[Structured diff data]
>>>

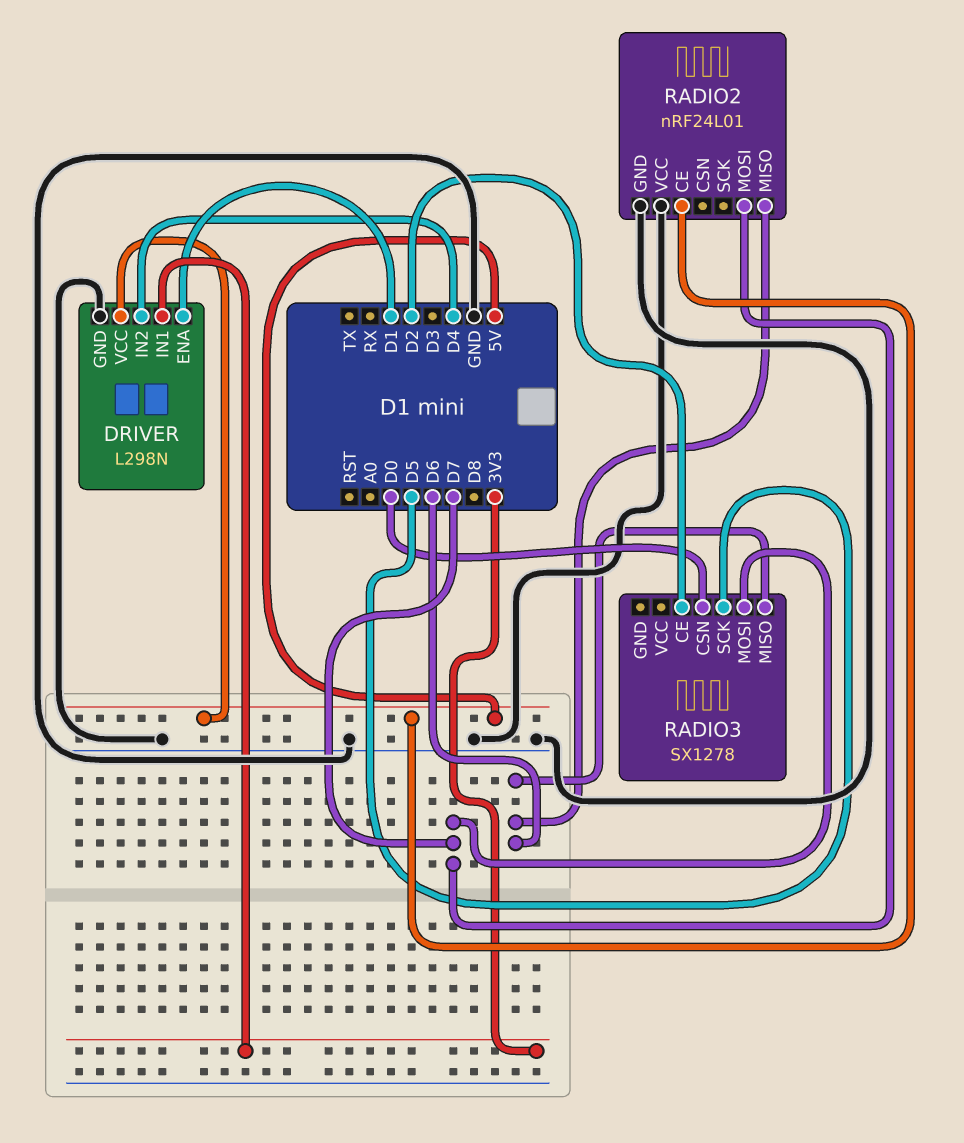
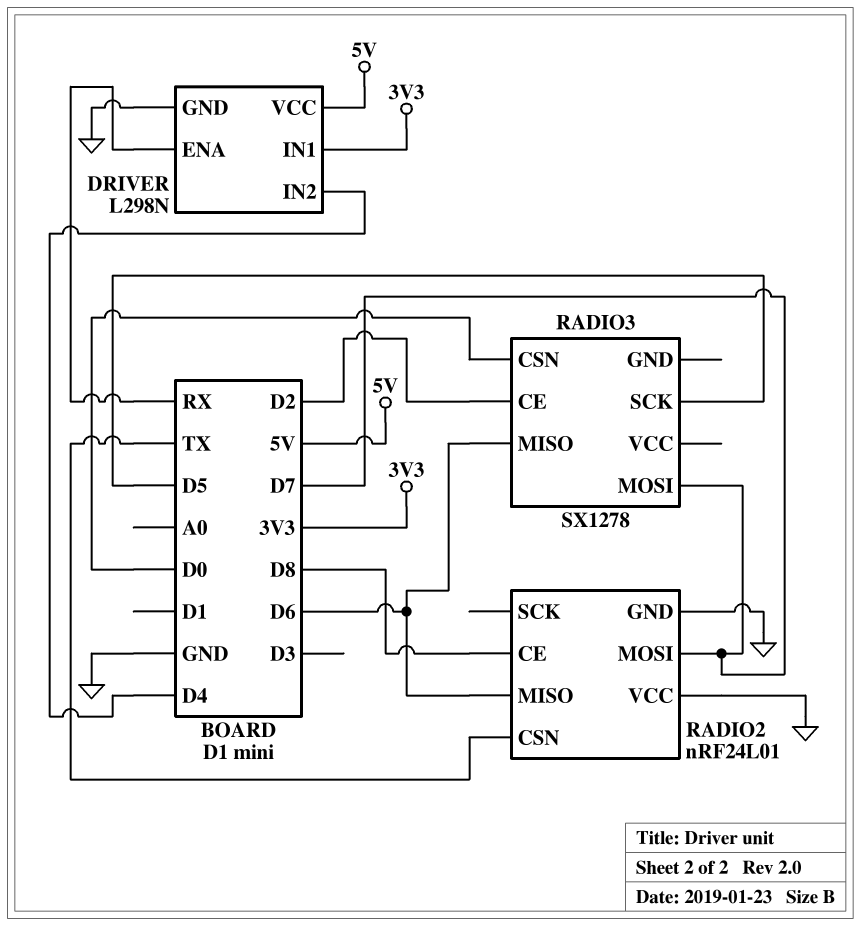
DRIVER pin ENA: D1 -> RX
RADIO2 pin CE: 5V -> D8
RADIO2 pin CSN: none -> TX

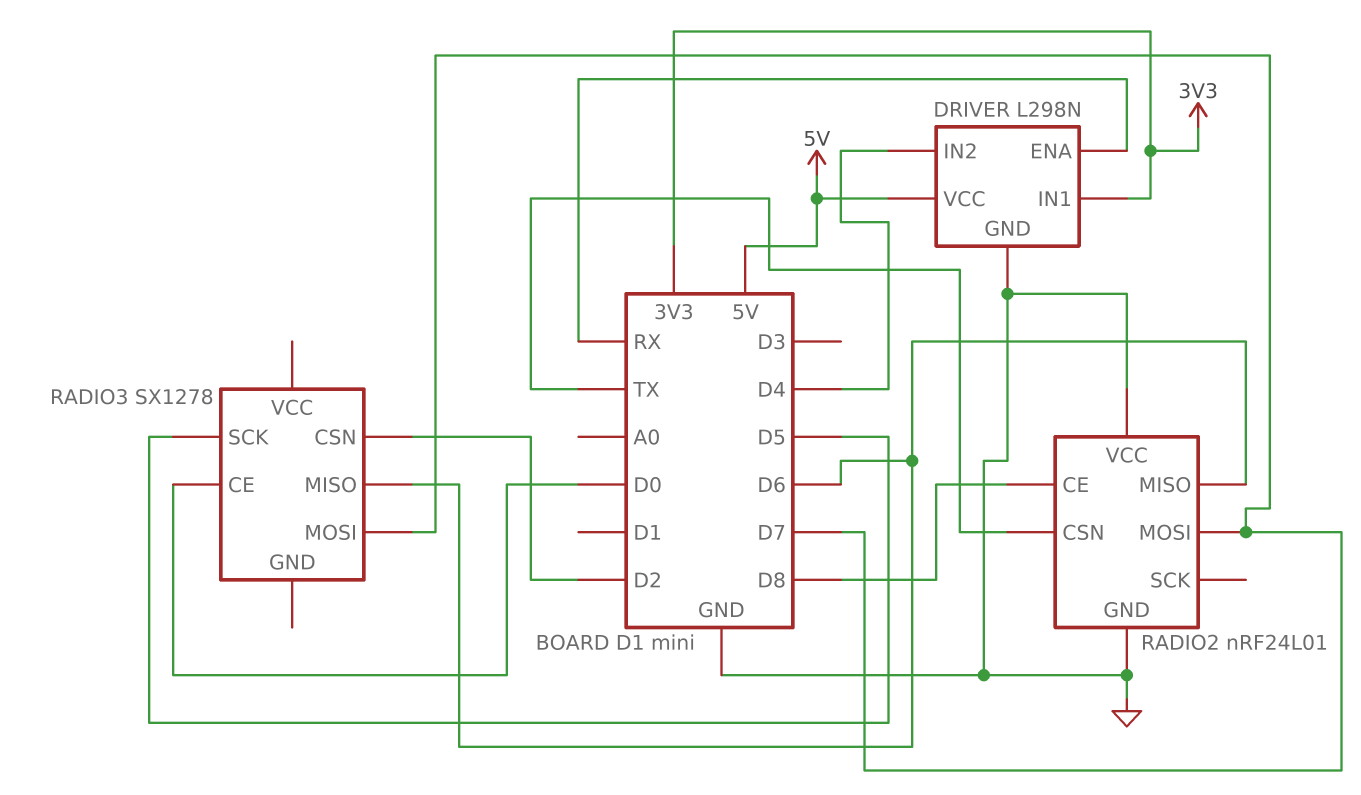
RADIO3 pin CE: D2 -> D0
RADIO3 pin CSN: D0 -> D2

<<<

### What needs to be done
Copy the records above exactly. The pictures are not part of the copy.

### Output for this task
DRIVER pin ENA: D1 -> RX
RADIO2 pin CE: 5V -> D8
RADIO2 pin CSN: none -> TX

RADIO3 pin CE: D2 -> D0
RADIO3 pin CSN: D0 -> D2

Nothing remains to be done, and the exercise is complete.